Every entry below must be transcribed word for word, and the images must be left out.

____________________

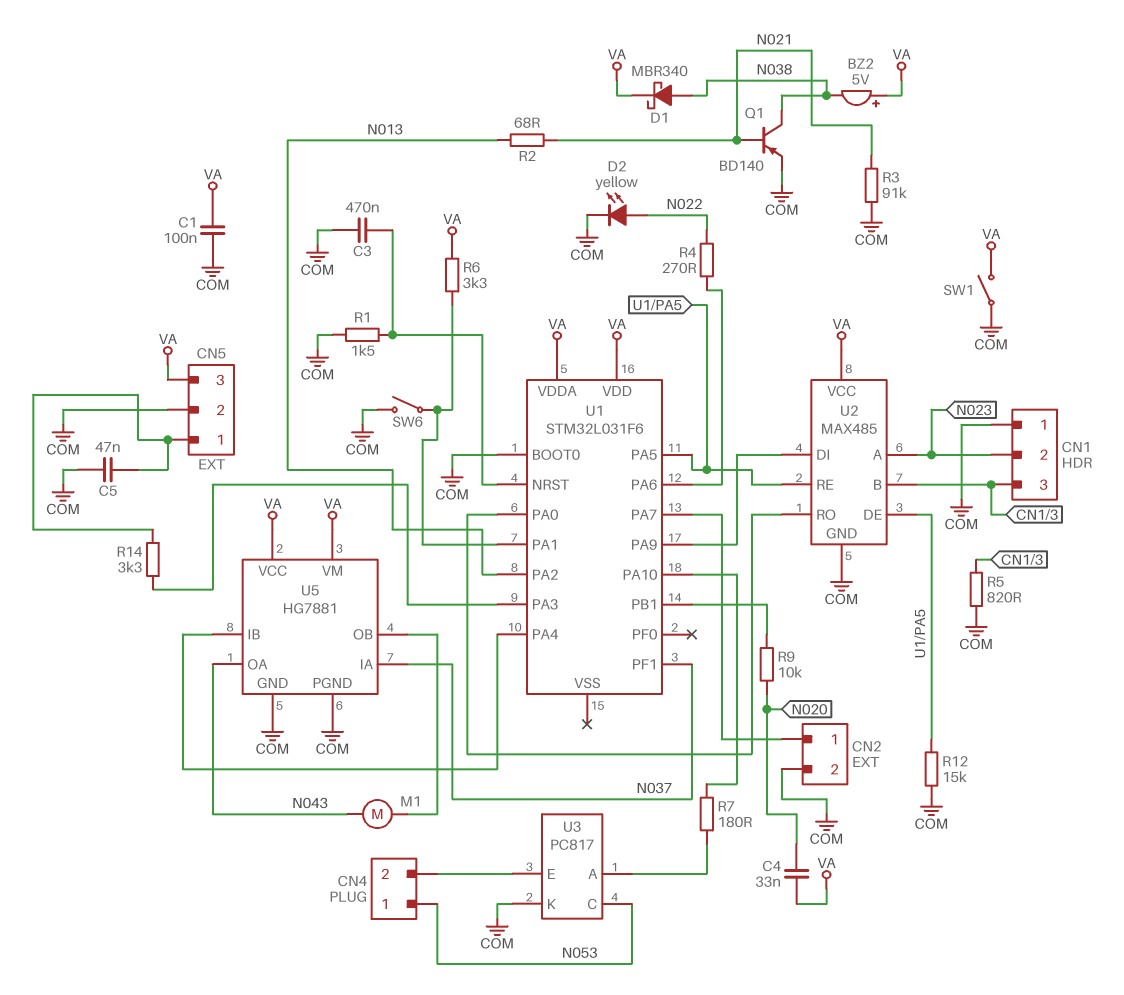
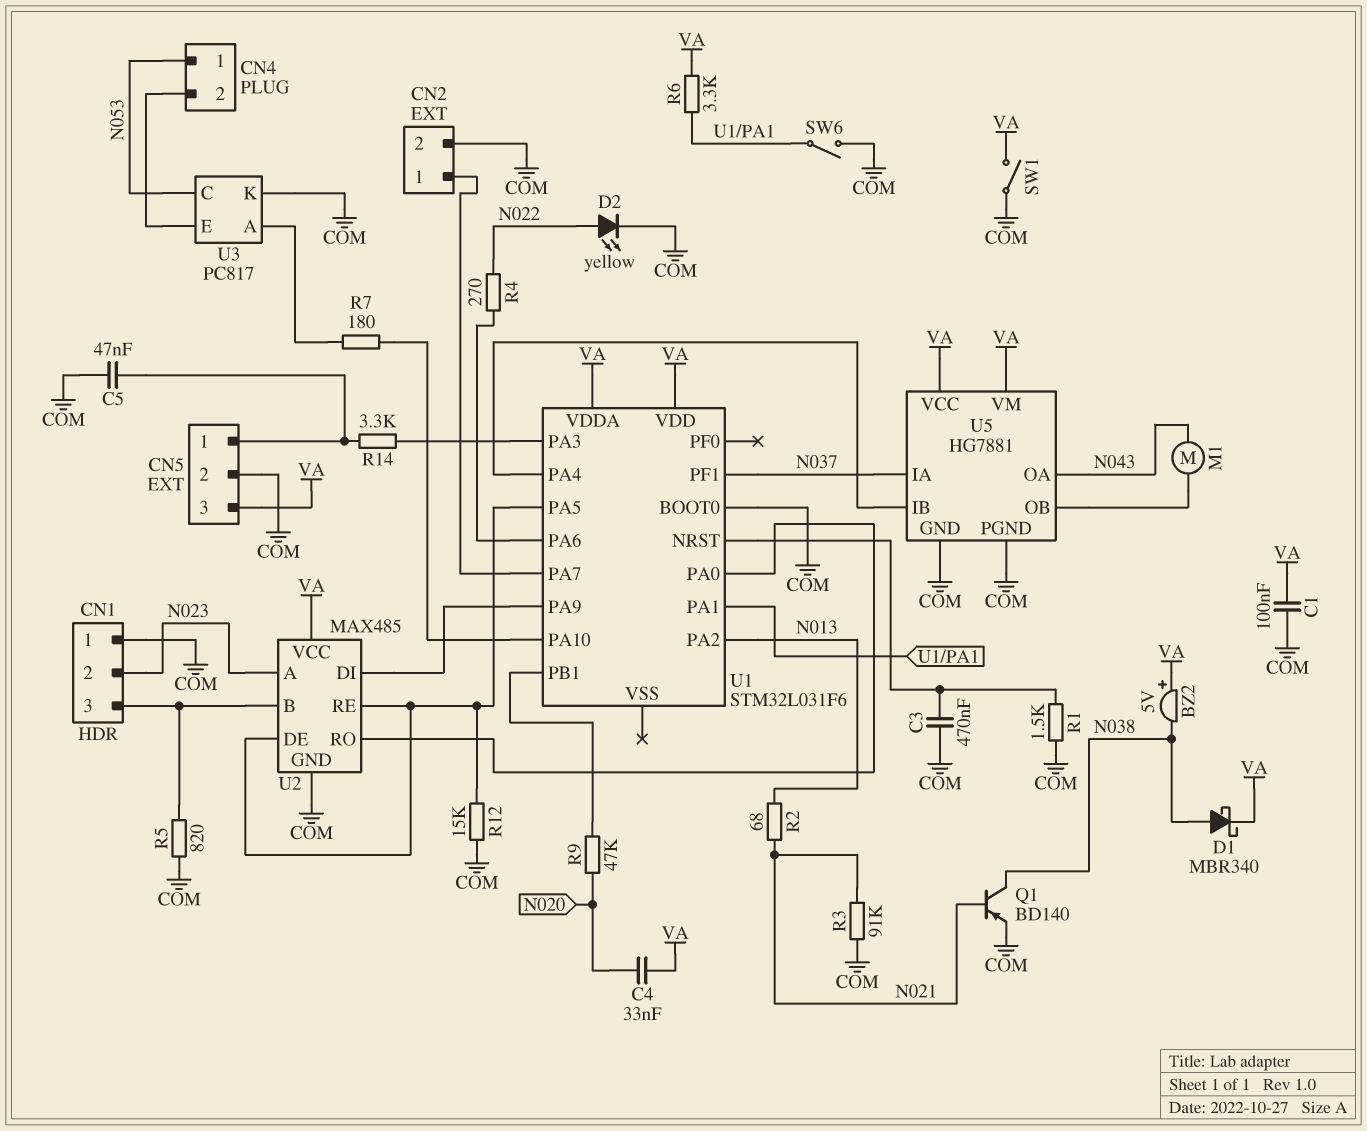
R9: 10k (N020, U1/PB1) -> 47k (N020, U1/PB1)

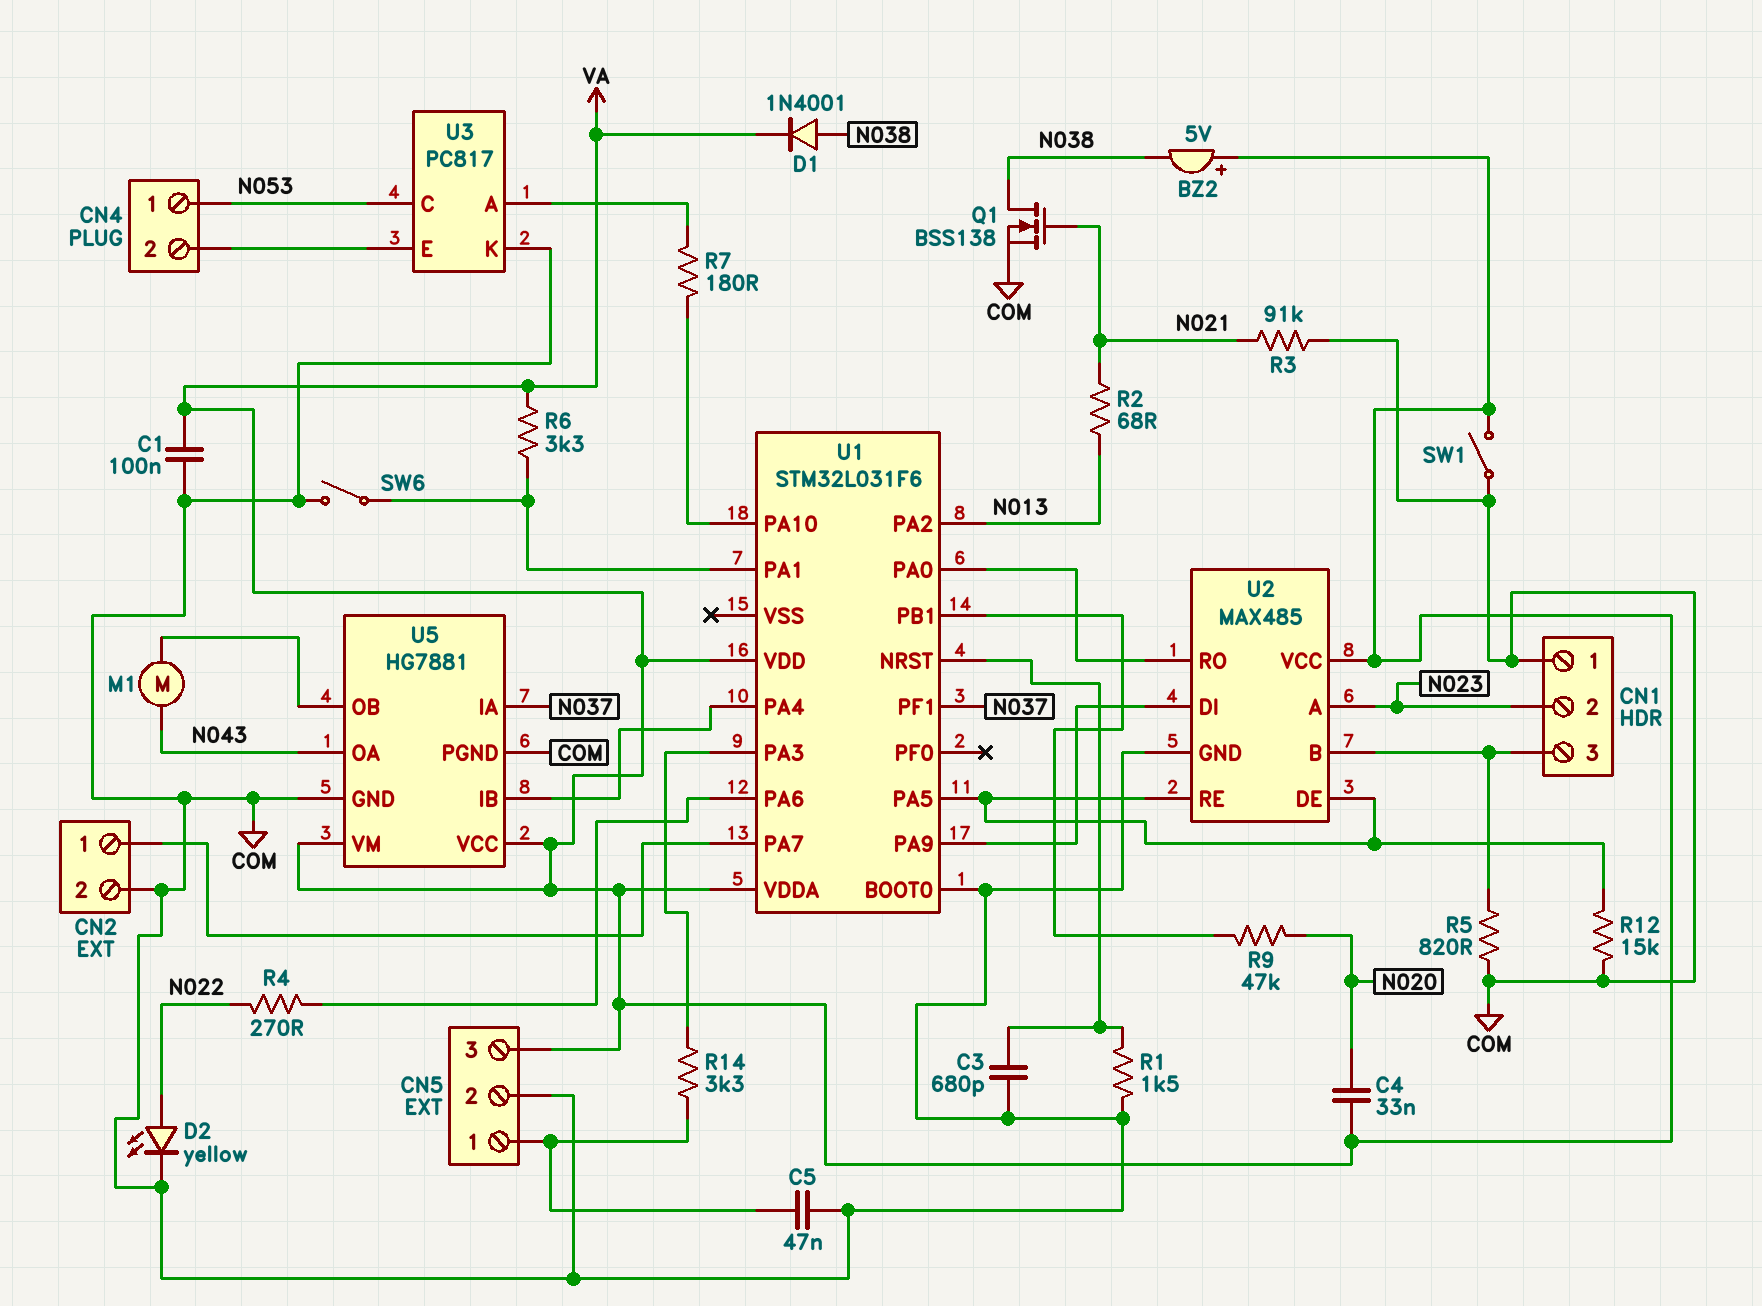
C3: 470nF (COM, U1/NRST) -> 680pF (COM, U1/NRST)
D1: schottky MBR340 (A N038, K VA) -> diode 1N4001 (A N038, K VA)
Q1: PNP BD140 (B N021, C N038, E COM) -> NMOS BSS138 (G N021, D N038, S COM)

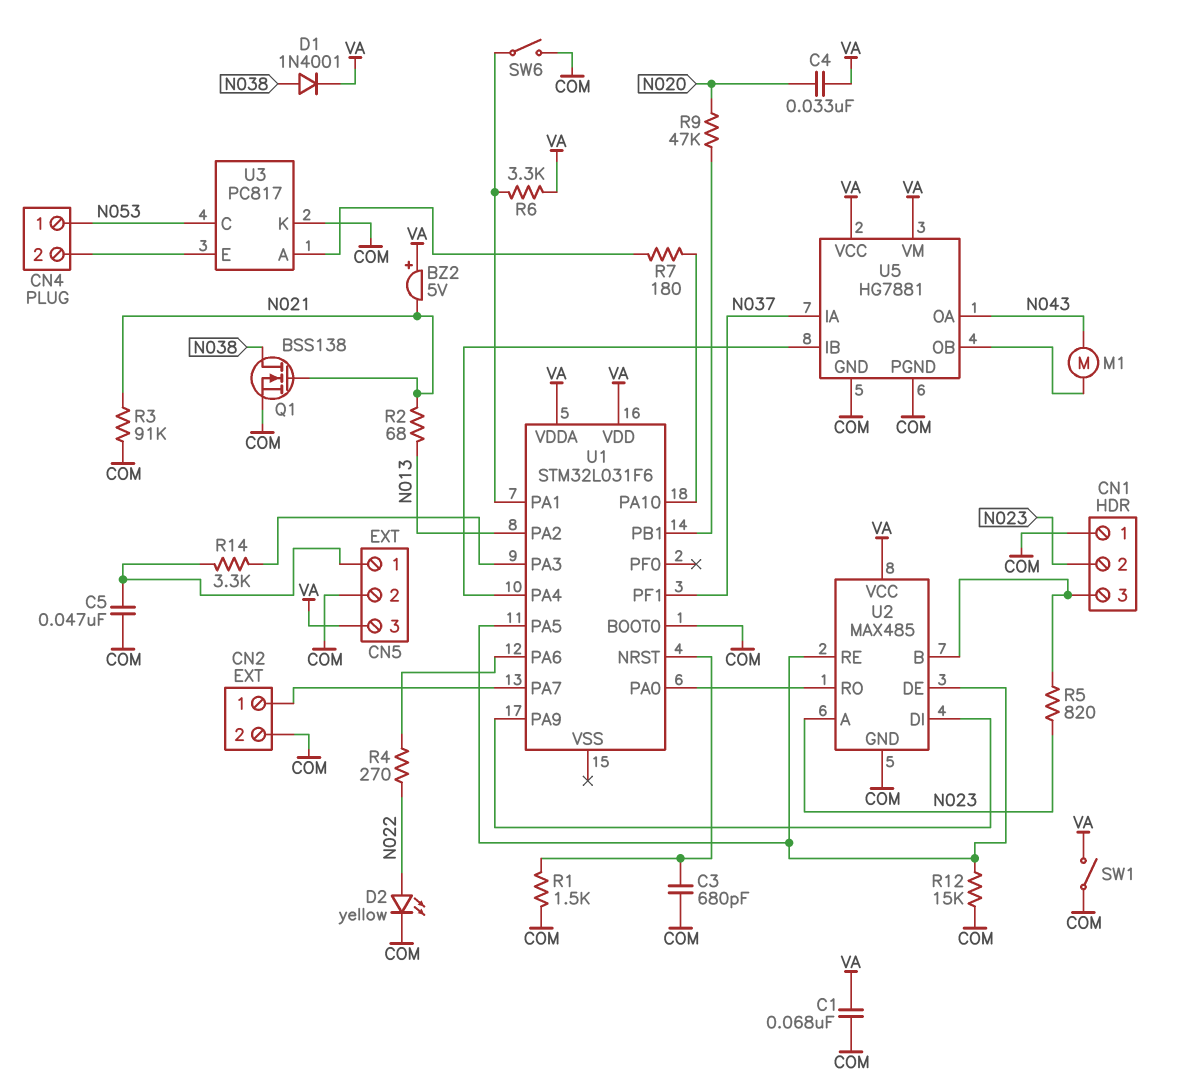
BZ2: buzzer 5V (plus VA, minus N038) -> buzzer 5V (plus VA, minus N021)
C1: 100nF (COM, VA) -> 68nF (COM, VA)
R5: 820 (CN1/3, COM) -> 820 (CN1/3, N023)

____________________

# [Answer box]
R9: 10k (N020, U1/PB1) -> 47k (N020, U1/PB1)

C3: 470nF (COM, U1/NRST) -> 680pF (COM, U1/NRST)
D1: schottky MBR340 (A N038, K VA) -> diode 1N4001 (A N038, K VA)
Q1: PNP BD140 (B N021, C N038, E COM) -> NMOS BSS138 (G N021, D N038, S COM)

BZ2: buzzer 5V (plus VA, minus N038) -> buzzer 5V (plus VA, minus N021)
C1: 100nF (COM, VA) -> 68nF (COM, VA)
R5: 820 (CN1/3, COM) -> 820 (CN1/3, N023)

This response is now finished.